[Stored data entries]

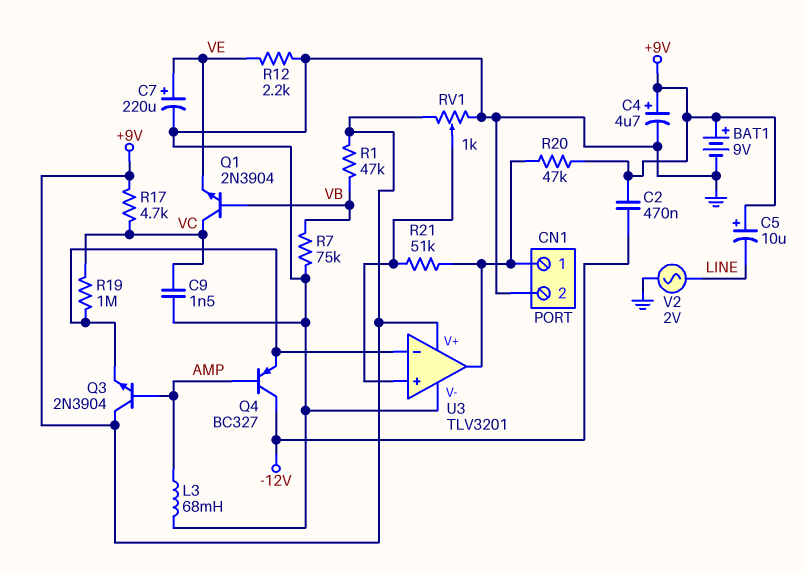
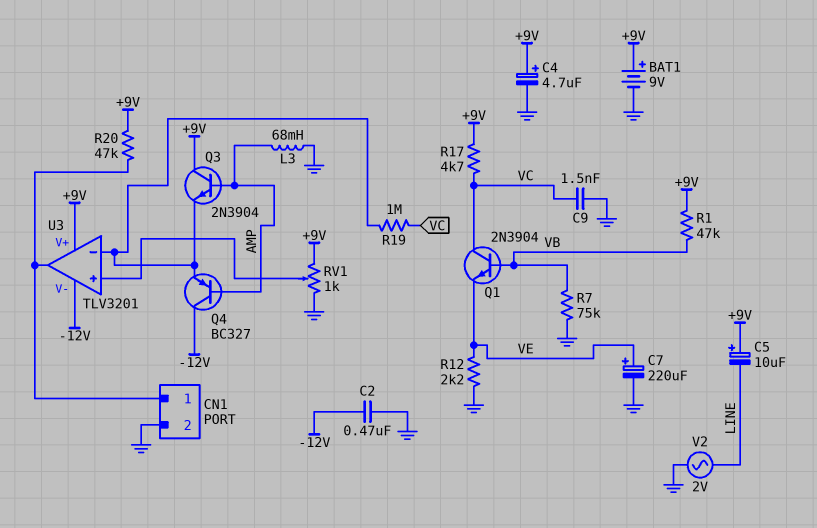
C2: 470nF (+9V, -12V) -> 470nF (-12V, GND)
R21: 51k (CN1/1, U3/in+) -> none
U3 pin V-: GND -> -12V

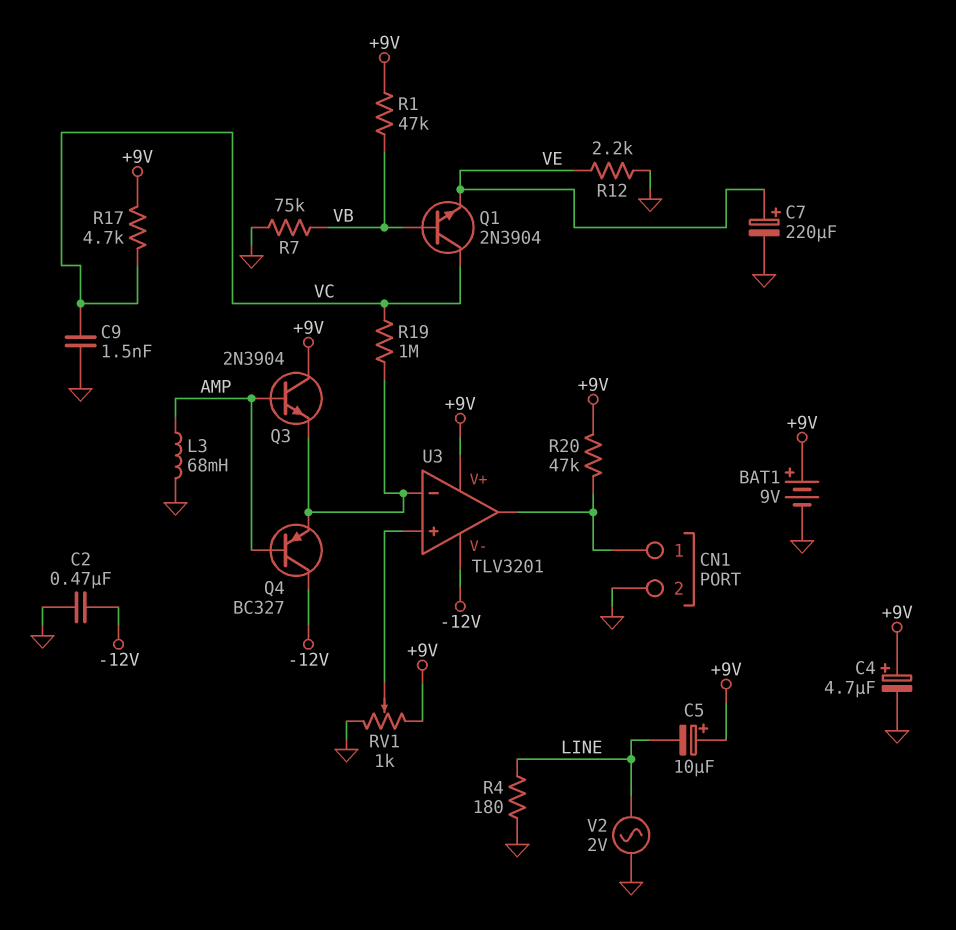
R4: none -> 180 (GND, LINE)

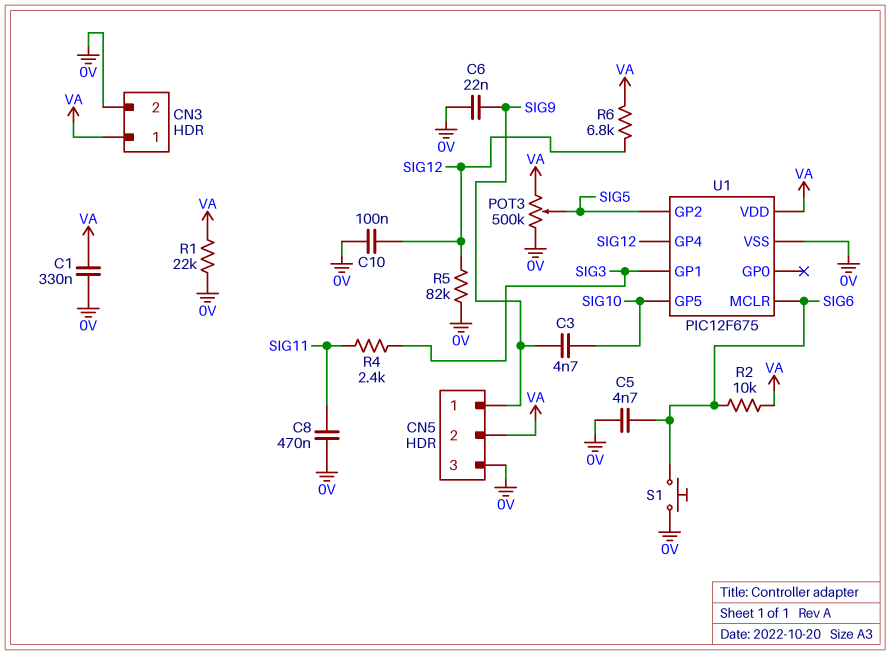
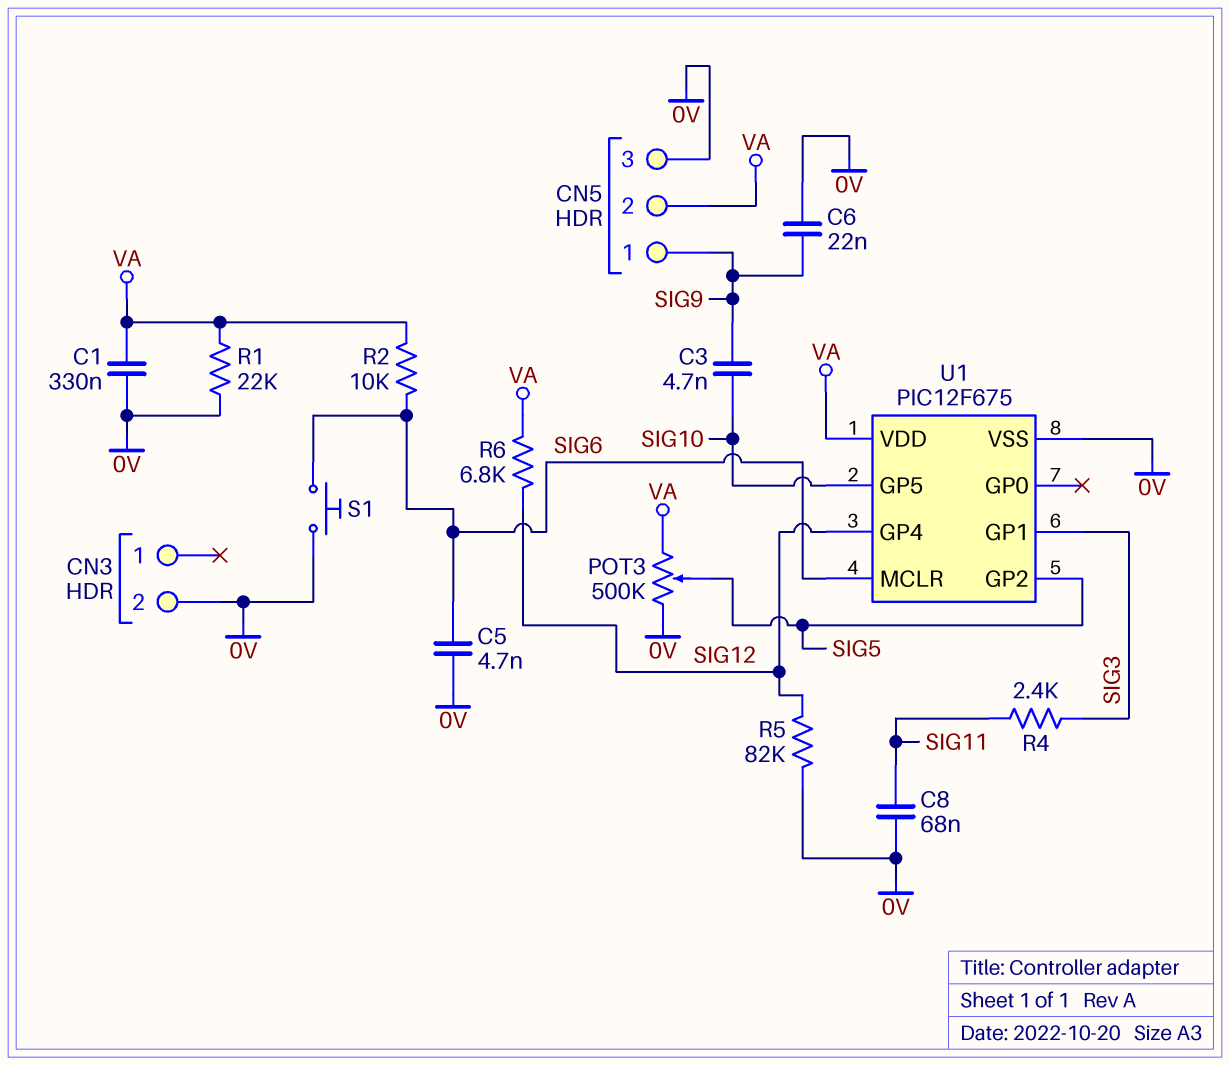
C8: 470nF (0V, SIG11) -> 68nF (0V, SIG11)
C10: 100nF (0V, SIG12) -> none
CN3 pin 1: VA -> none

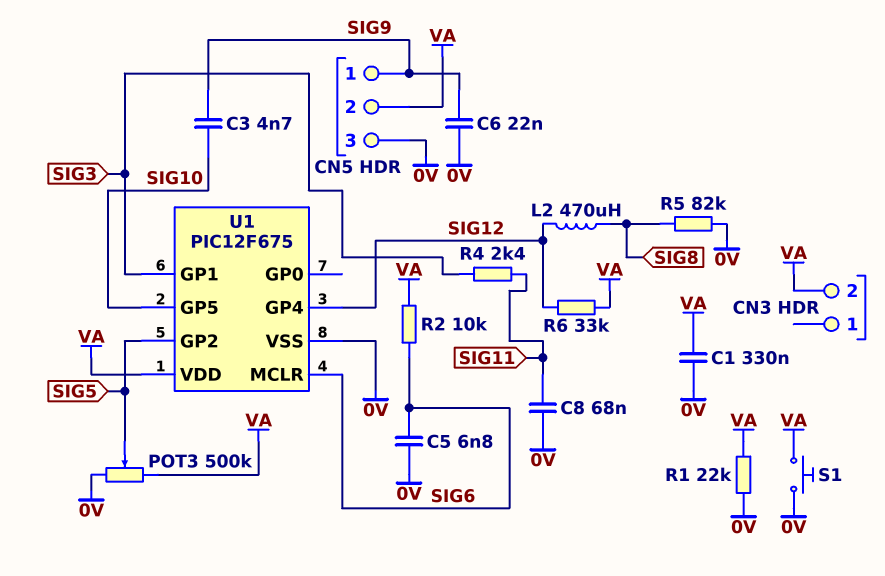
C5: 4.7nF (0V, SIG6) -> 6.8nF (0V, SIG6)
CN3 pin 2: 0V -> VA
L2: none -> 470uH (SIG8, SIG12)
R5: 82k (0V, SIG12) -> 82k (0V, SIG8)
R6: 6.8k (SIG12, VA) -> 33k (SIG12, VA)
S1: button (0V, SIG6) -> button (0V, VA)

...

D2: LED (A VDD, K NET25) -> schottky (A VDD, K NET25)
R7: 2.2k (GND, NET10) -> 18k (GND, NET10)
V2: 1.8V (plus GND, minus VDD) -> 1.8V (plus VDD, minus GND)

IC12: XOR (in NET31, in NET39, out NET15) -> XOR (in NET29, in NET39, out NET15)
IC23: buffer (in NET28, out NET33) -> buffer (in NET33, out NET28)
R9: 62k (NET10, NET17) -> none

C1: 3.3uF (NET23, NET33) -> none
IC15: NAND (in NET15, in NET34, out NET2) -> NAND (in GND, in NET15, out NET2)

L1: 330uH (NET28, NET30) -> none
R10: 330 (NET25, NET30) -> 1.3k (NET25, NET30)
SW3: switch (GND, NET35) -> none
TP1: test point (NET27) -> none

--

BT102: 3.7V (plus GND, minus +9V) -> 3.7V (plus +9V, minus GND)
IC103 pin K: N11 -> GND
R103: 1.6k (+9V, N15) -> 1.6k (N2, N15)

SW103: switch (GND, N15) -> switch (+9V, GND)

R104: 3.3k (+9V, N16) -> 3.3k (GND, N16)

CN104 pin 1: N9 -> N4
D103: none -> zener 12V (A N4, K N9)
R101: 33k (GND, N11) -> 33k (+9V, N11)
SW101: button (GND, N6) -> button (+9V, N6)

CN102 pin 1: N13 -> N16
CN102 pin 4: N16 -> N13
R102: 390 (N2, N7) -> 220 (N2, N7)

**WORK INSTRUCTIONS**
Exactly the lines above from the one that contains "R21: 51k (CN1/1, U3/in+) -> none" down to the one that contains "CN3 pin 2: 0V -> VA" are to be output, both ends kept and pictures omitted.

**THE ANSWER**
R21: 51k (CN1/1, U3/in+) -> none
U3 pin V-: GND -> -12V

R4: none -> 180 (GND, LINE)

C8: 470nF (0V, SIG11) -> 68nF (0V, SIG11)
C10: 100nF (0V, SIG12) -> none
CN3 pin 1: VA -> none

C5: 4.7nF (0V, SIG6) -> 6.8nF (0V, SIG6)
CN3 pin 2: 0V -> VA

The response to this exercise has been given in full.